- [Assigned task] Exactly the lines from the line containing "cactus/brown (no. 1 from left)" through the final line of the entries below must be returned, and only those, without pictures.
==== Supplied material ====
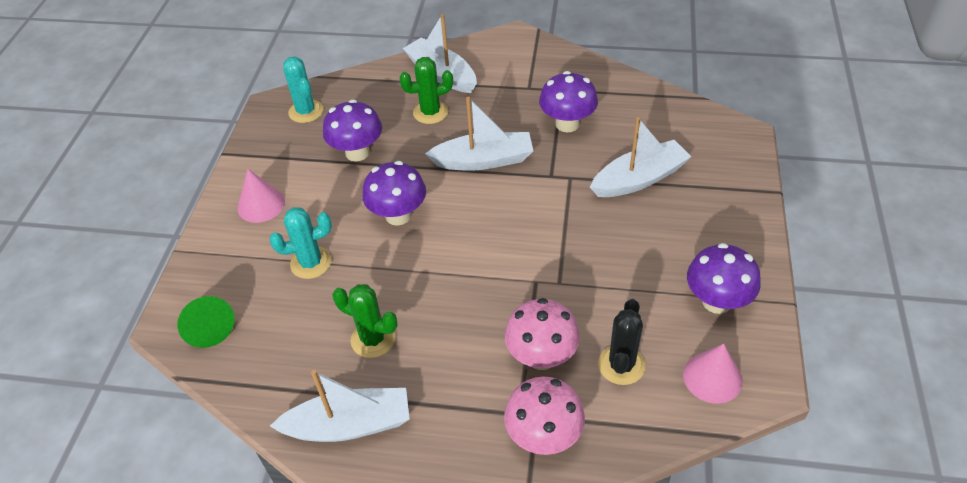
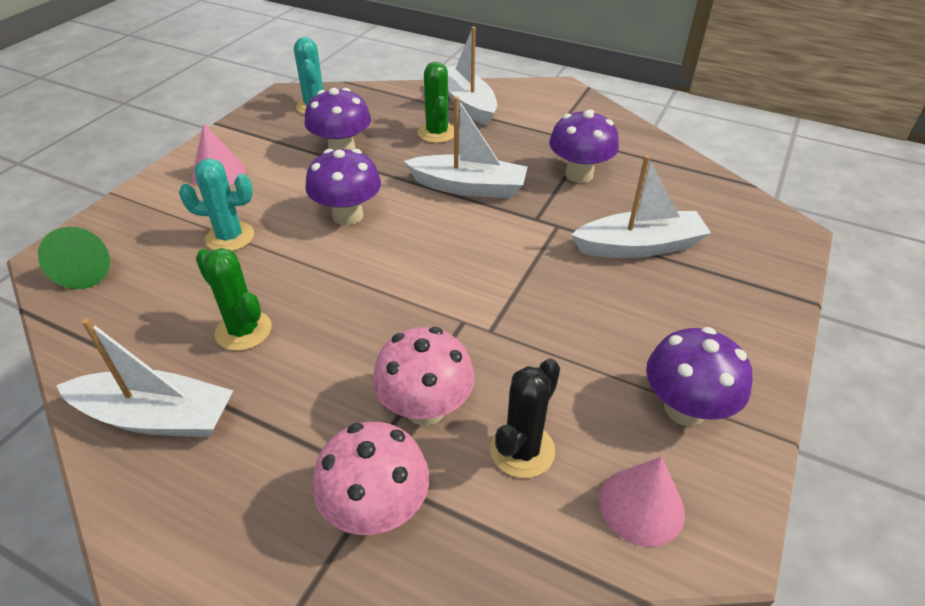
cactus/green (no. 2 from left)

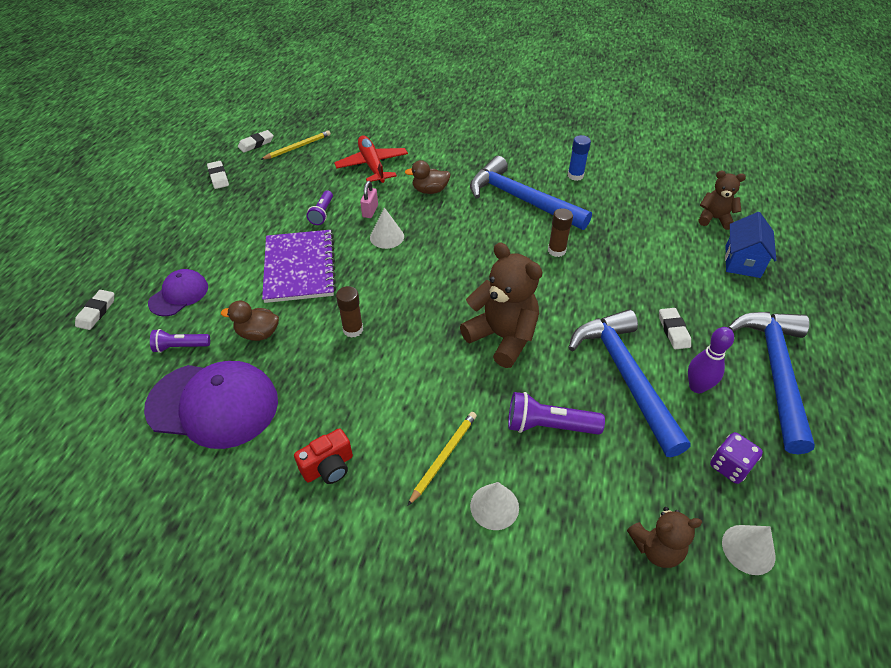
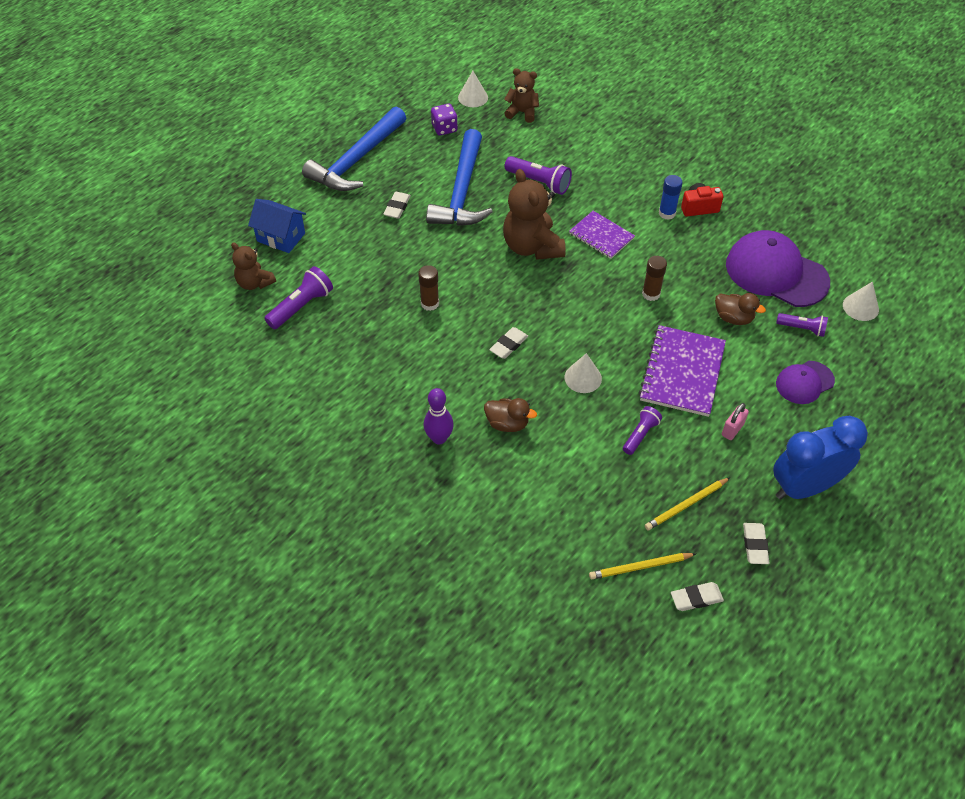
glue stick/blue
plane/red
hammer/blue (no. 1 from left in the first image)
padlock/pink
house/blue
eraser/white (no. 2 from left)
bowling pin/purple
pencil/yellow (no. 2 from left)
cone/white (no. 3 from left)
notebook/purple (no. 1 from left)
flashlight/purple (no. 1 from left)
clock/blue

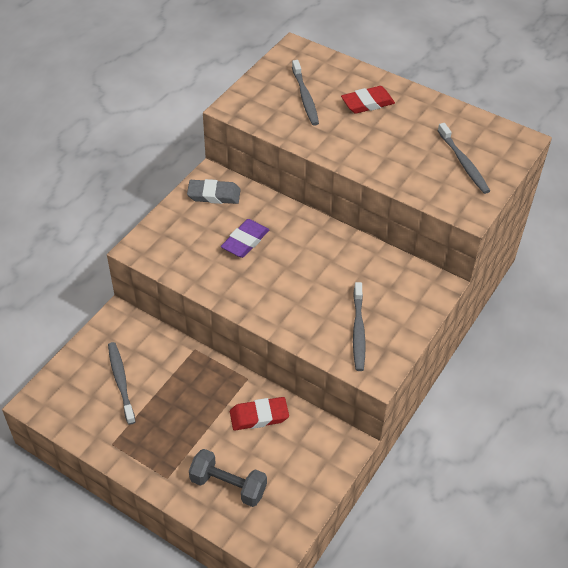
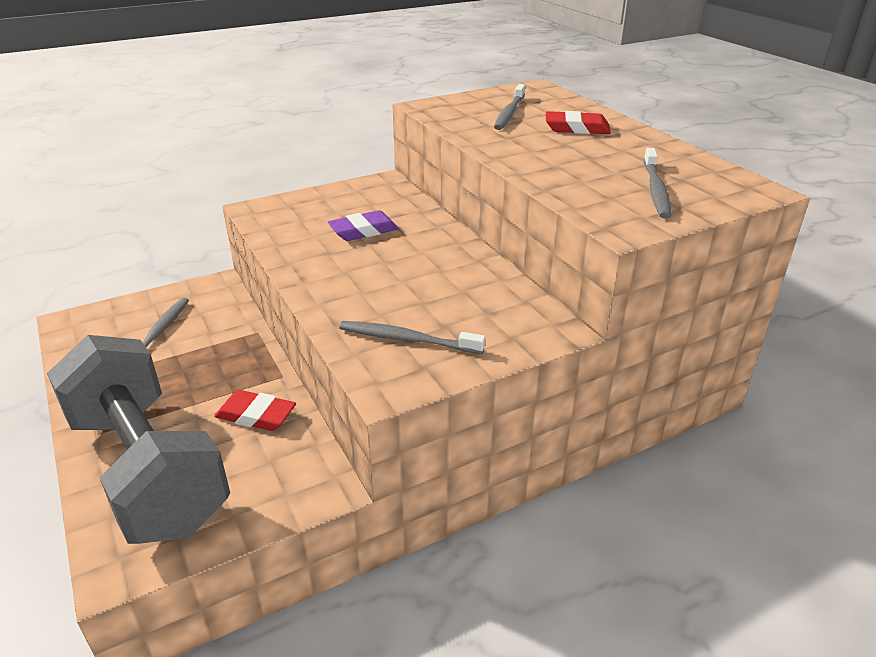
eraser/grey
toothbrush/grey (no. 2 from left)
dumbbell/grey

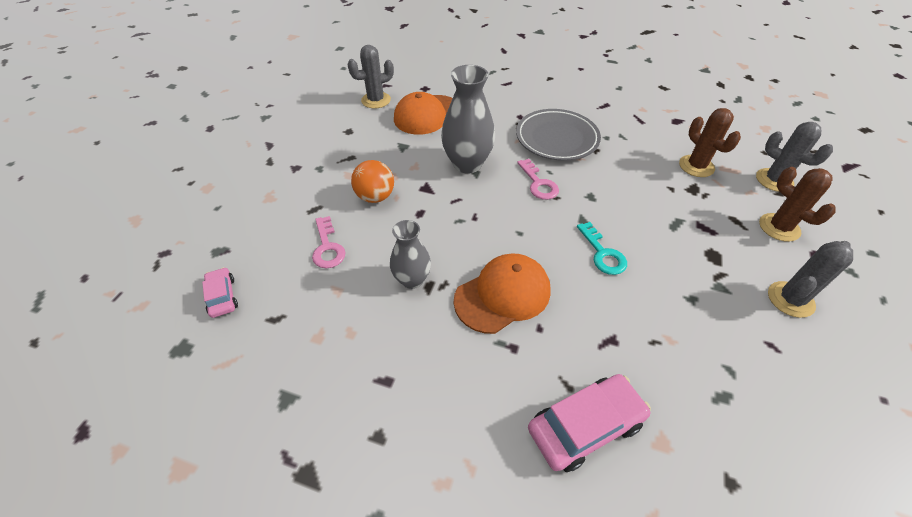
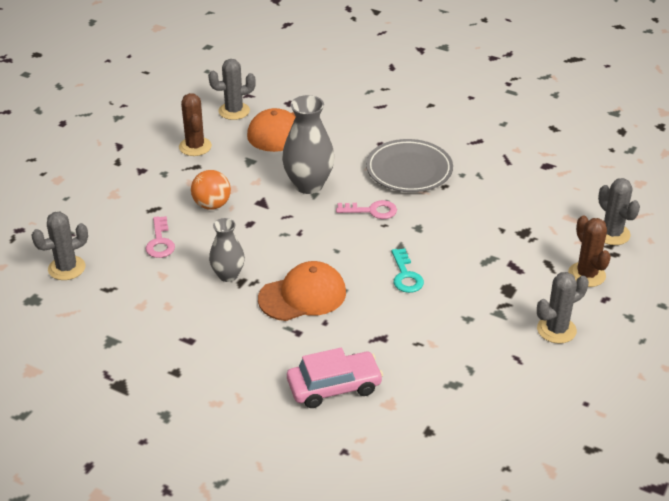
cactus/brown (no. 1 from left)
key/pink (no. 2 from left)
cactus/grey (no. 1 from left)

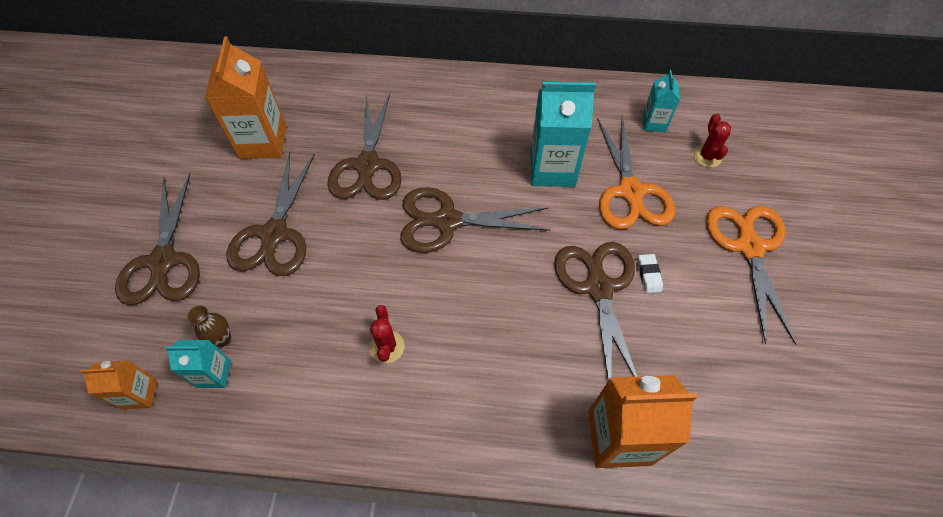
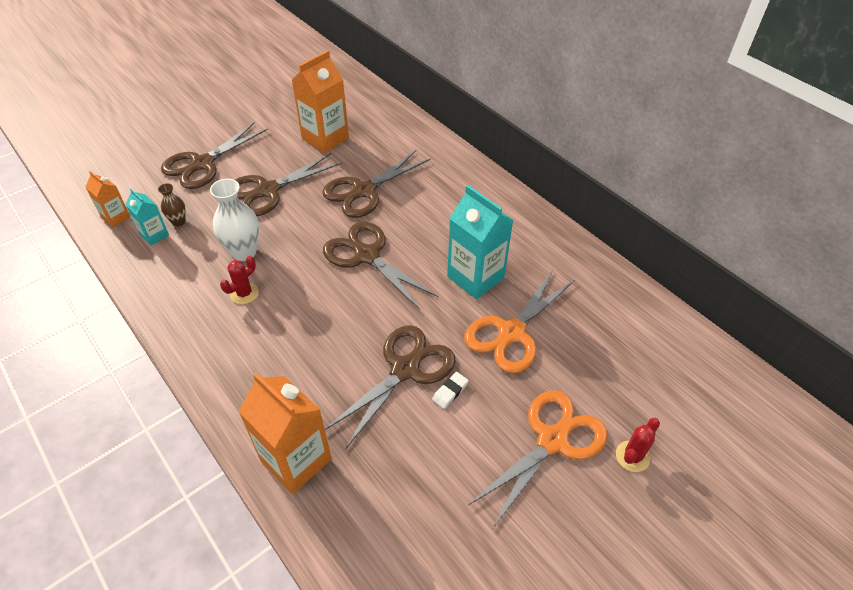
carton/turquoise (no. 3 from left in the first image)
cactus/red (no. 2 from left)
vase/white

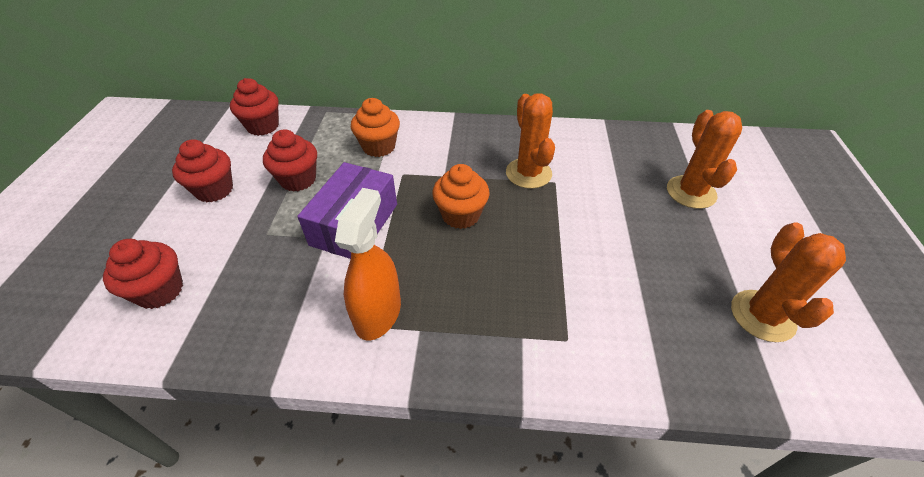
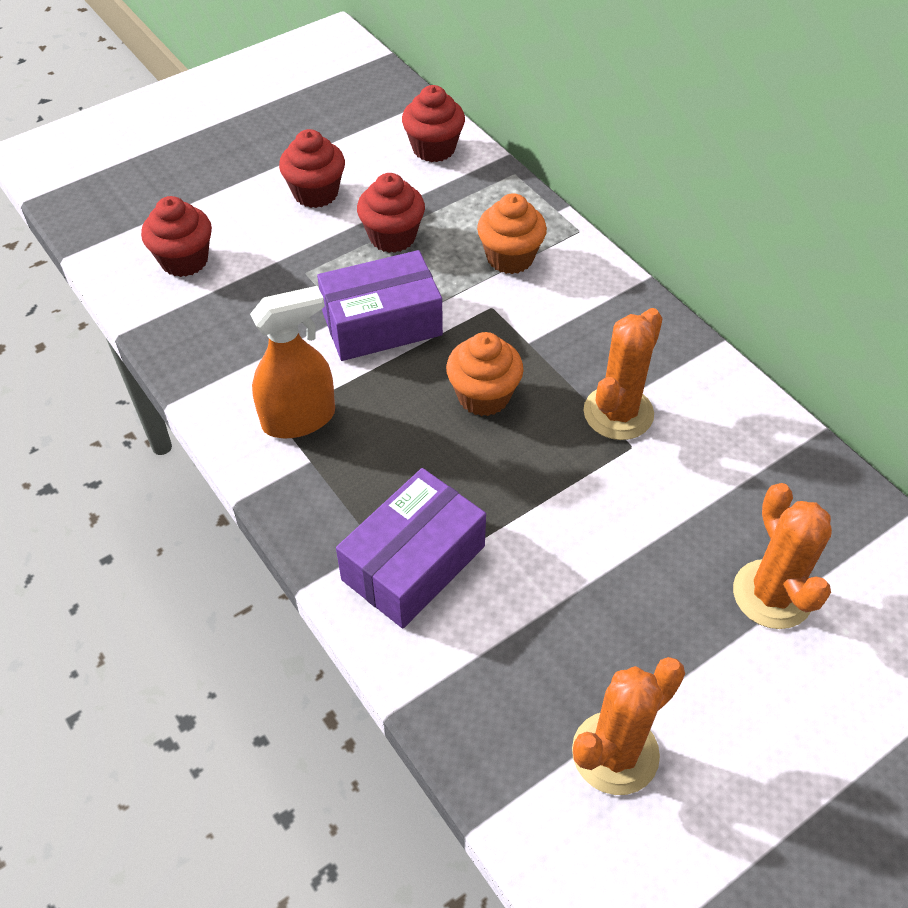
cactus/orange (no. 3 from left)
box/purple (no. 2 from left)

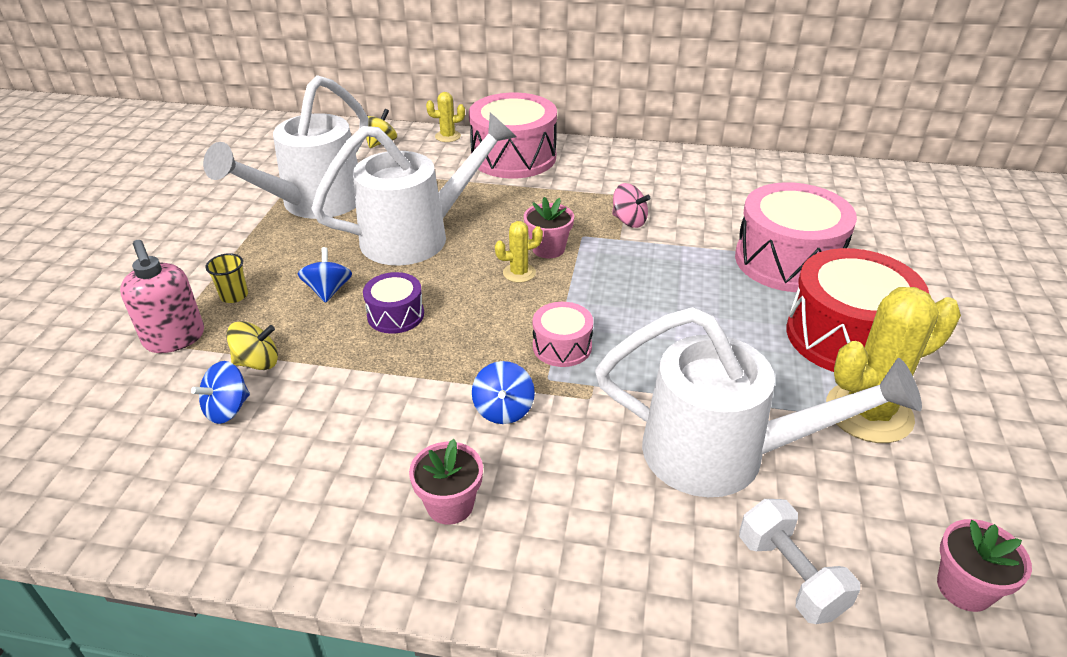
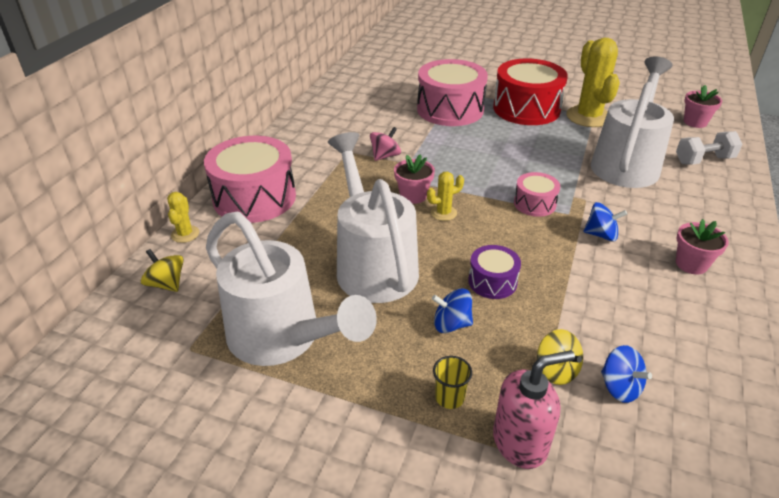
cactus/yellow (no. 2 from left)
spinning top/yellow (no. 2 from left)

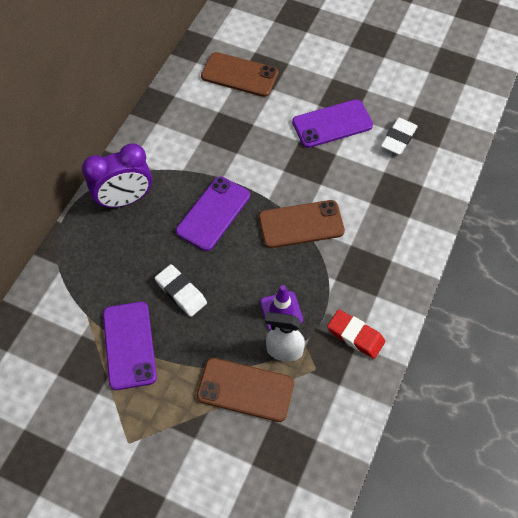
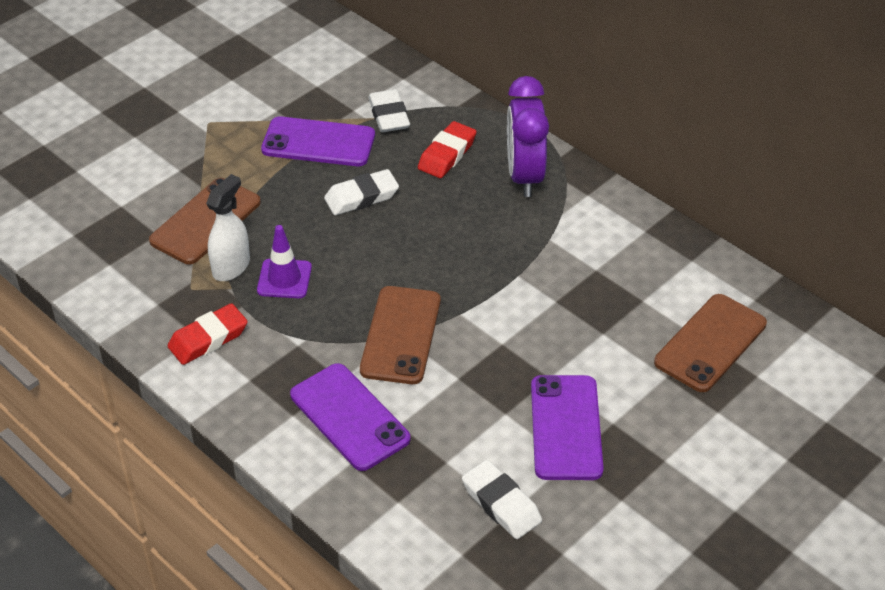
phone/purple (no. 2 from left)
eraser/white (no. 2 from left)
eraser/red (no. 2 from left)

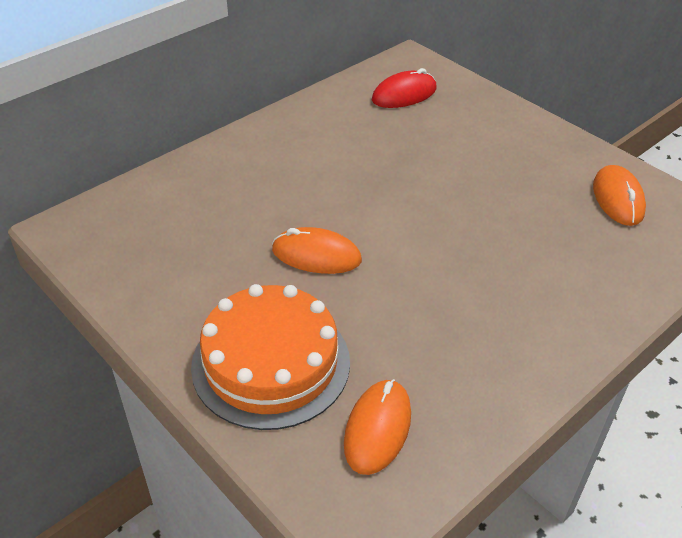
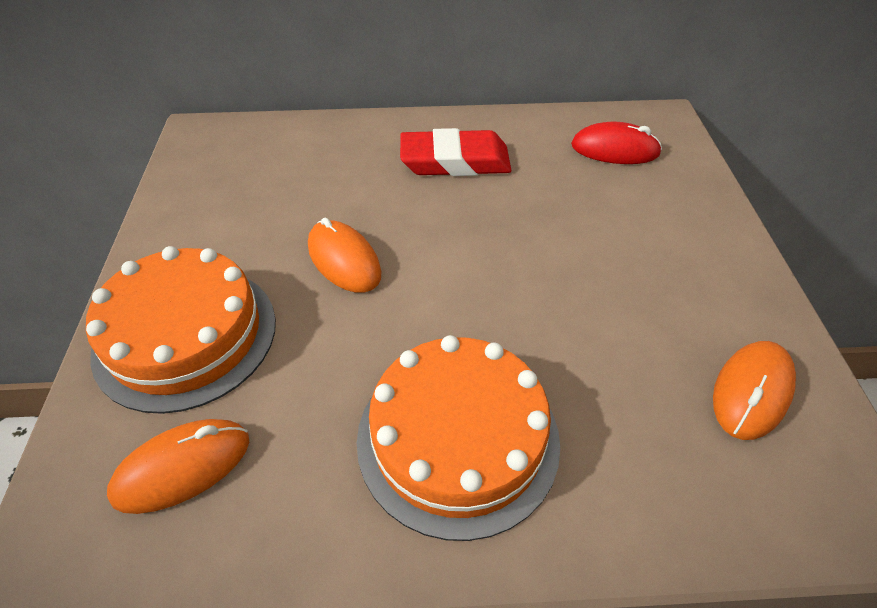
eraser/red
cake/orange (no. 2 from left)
====
- [Written response]
cactus/brown (no. 1 from left)
key/pink (no. 2 from left)
cactus/grey (no. 1 from left)

carton/turquoise (no. 3 from left in the first image)
cactus/red (no. 2 from left)
vase/white

cactus/orange (no. 3 from left)
box/purple (no. 2 from left)

cactus/yellow (no. 2 from left)
spinning top/yellow (no. 2 from left)

phone/purple (no. 2 from left)
eraser/white (no. 2 from left)
eraser/red (no. 2 from left)

eraser/red
cake/orange (no. 2 from left)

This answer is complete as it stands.